- [Set problem]:
In the records below, replace "Captain" with "Skipper" and change nothing else in the lines from the one containing "MF (352, 20)" through the one containing "2012, 1975 (512, 286)", inclusive. Return only those lines, leaving out the pictures.
━━ Entries shown
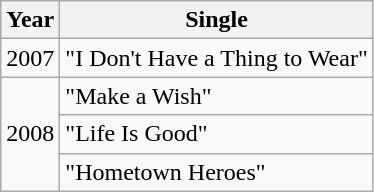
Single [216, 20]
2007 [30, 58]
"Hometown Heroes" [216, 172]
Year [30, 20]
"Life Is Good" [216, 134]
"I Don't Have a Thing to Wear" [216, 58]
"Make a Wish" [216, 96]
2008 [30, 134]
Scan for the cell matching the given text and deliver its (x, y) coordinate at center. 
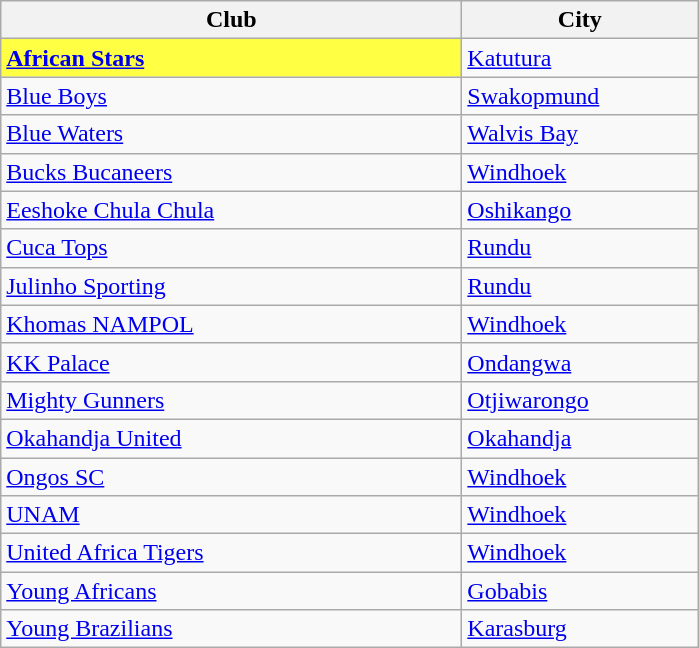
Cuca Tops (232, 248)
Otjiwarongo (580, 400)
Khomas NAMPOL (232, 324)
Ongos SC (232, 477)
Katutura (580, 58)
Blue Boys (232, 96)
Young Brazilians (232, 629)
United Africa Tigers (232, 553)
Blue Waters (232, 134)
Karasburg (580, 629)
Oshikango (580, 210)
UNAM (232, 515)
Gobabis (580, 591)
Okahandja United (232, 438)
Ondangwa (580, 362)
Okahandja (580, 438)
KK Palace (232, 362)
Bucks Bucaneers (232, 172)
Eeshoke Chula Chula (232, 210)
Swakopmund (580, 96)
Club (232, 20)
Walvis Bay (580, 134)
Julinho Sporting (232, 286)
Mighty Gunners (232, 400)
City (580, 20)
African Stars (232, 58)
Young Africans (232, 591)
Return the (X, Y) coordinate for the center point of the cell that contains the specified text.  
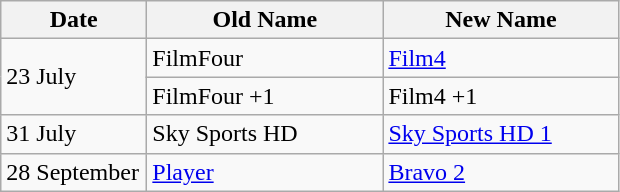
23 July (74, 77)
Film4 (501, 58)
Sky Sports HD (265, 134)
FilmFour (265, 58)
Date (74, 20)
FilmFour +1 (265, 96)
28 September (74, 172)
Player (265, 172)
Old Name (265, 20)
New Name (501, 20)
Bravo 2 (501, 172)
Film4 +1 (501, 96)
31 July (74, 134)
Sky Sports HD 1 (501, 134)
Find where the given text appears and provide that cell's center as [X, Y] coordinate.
━━━━
━━ Entries shown
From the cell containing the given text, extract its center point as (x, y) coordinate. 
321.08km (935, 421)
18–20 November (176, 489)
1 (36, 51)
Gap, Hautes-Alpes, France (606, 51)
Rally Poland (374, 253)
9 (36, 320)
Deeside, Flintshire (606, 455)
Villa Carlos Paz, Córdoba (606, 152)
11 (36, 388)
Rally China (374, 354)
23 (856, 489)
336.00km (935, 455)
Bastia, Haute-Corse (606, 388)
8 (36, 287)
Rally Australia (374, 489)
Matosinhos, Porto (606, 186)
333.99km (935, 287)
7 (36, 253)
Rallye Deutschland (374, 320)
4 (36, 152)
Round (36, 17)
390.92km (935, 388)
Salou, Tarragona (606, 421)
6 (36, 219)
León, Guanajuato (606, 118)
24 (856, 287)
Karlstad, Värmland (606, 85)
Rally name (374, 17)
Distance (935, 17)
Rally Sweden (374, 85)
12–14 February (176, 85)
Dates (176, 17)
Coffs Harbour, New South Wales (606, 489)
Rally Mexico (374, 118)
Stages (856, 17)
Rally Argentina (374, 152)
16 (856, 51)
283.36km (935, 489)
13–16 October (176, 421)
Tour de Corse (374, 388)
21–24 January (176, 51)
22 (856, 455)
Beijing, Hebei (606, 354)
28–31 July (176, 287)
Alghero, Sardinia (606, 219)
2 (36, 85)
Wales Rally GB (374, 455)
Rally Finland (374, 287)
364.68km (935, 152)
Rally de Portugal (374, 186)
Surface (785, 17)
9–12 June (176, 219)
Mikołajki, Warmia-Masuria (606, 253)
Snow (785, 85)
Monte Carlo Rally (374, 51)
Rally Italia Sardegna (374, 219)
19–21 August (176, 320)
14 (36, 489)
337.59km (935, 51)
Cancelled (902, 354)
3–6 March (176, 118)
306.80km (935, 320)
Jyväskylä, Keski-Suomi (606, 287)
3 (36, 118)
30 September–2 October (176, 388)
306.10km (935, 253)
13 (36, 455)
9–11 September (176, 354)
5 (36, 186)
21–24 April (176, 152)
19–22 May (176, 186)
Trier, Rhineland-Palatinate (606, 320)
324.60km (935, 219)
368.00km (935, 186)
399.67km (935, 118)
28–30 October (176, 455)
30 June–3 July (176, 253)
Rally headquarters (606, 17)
━━━━
━━ Entries shown
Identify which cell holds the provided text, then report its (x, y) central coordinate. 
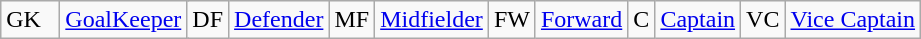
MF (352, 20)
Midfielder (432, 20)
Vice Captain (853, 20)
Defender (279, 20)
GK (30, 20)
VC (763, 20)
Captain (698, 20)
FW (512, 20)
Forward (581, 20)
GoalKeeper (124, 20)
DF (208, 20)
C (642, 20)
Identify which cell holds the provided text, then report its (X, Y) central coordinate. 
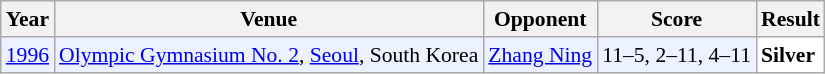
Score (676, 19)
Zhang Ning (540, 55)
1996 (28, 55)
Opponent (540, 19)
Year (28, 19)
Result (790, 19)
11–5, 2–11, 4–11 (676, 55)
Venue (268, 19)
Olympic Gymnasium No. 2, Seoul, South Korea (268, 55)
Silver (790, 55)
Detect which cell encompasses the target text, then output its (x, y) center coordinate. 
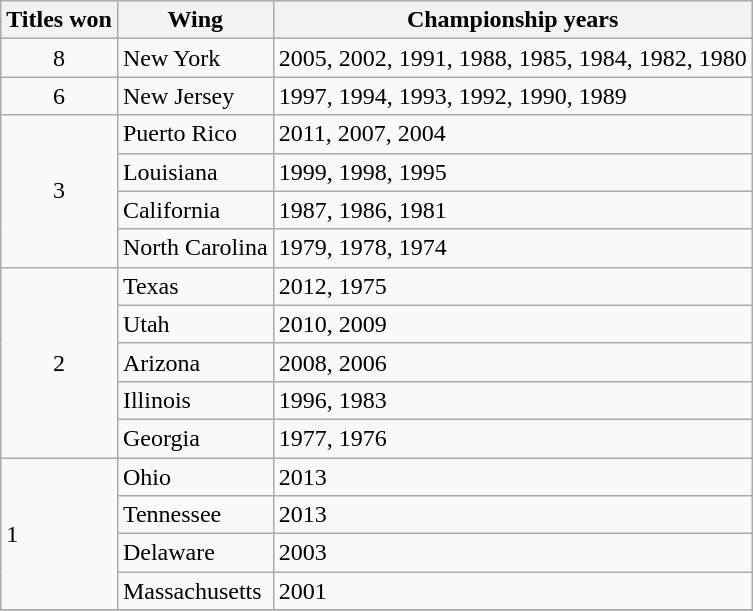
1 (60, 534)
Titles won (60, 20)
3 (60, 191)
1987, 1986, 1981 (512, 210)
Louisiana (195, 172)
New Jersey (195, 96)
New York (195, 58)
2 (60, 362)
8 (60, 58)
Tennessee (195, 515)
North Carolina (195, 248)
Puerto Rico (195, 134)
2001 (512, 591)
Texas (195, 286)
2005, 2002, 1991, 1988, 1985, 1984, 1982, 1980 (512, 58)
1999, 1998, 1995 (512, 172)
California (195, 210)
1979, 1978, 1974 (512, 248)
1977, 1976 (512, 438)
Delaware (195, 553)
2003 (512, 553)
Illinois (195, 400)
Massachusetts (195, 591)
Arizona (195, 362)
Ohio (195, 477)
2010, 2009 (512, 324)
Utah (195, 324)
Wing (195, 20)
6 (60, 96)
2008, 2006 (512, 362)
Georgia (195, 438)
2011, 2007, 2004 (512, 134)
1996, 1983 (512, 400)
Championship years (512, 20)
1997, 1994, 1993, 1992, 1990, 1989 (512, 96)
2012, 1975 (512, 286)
━━━━
- [In response]:
MF (352, 20)
Midfielder (432, 20)
Vice Skipper (853, 20)
Defender (279, 20)
GK (30, 20)
VC (763, 20)
Skipper (698, 20)
FW (512, 20)
Forward (581, 20)
GoalKeeper (124, 20)
DF (208, 20)
C (642, 20)
Identify which cell holds the provided text, then report its (X, Y) central coordinate. 
Score (676, 19)
Zhang Ning (540, 55)
1996 (28, 55)
Opponent (540, 19)
Year (28, 19)
Result (790, 19)
11–5, 2–11, 4–11 (676, 55)
Venue (268, 19)
Olympic Gymnasium No. 2, Seoul, South Korea (268, 55)
Silver (790, 55)
Detect which cell encompasses the target text, then output its (x, y) center coordinate. 
1 (60, 534)
Titles won (60, 20)
3 (60, 191)
1987, 1986, 1981 (512, 210)
Louisiana (195, 172)
New Jersey (195, 96)
New York (195, 58)
2 (60, 362)
8 (60, 58)
Tennessee (195, 515)
North Carolina (195, 248)
Puerto Rico (195, 134)
2001 (512, 591)
Texas (195, 286)
2005, 2002, 1991, 1988, 1985, 1984, 1982, 1980 (512, 58)
1999, 1998, 1995 (512, 172)
California (195, 210)
1979, 1978, 1974 (512, 248)
1977, 1976 (512, 438)
Delaware (195, 553)
2003 (512, 553)
Illinois (195, 400)
Massachusetts (195, 591)
Arizona (195, 362)
Ohio (195, 477)
2010, 2009 (512, 324)
Utah (195, 324)
Wing (195, 20)
6 (60, 96)
2008, 2006 (512, 362)
Georgia (195, 438)
2011, 2007, 2004 (512, 134)
1996, 1983 (512, 400)
Championship years (512, 20)
1997, 1994, 1993, 1992, 1990, 1989 (512, 96)
2012, 1975 (512, 286)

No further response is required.